Start of Block

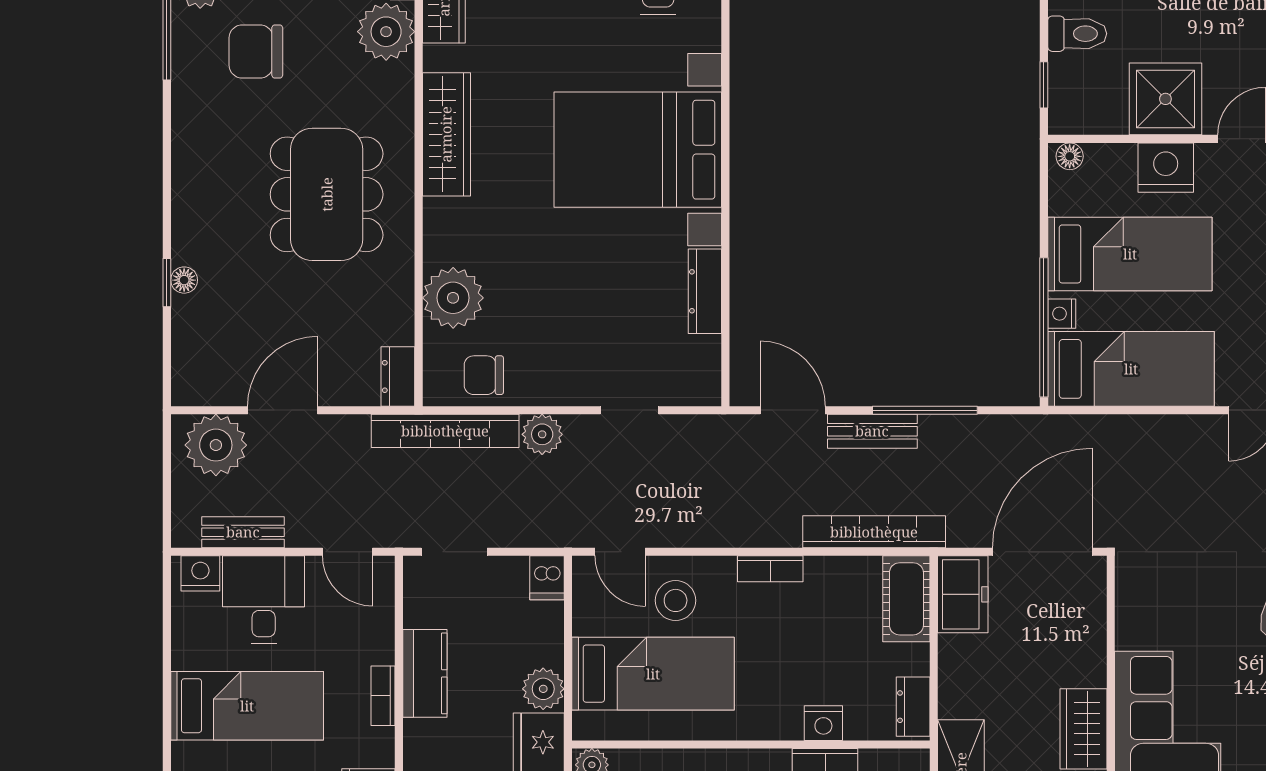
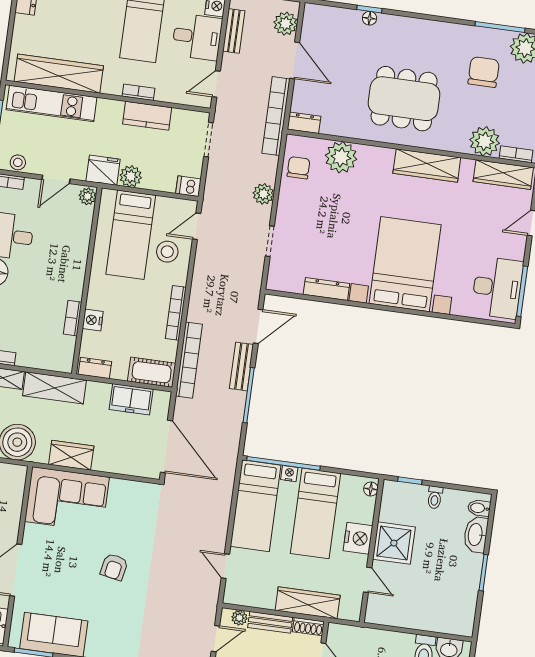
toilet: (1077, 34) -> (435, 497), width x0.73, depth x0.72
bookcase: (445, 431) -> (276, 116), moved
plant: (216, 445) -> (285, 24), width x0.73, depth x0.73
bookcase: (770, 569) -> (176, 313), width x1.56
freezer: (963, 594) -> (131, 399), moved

End of Block

▸ What to do: The answer should be nothing more than the lines from the one with "plant: (216, 445)" through the end of the entries, restated word for word.

▸ Exercise result:
plant: (216, 445) -> (285, 24), width x0.73, depth x0.73
bookcase: (770, 569) -> (176, 313), width x1.56
freezer: (963, 594) -> (131, 399), moved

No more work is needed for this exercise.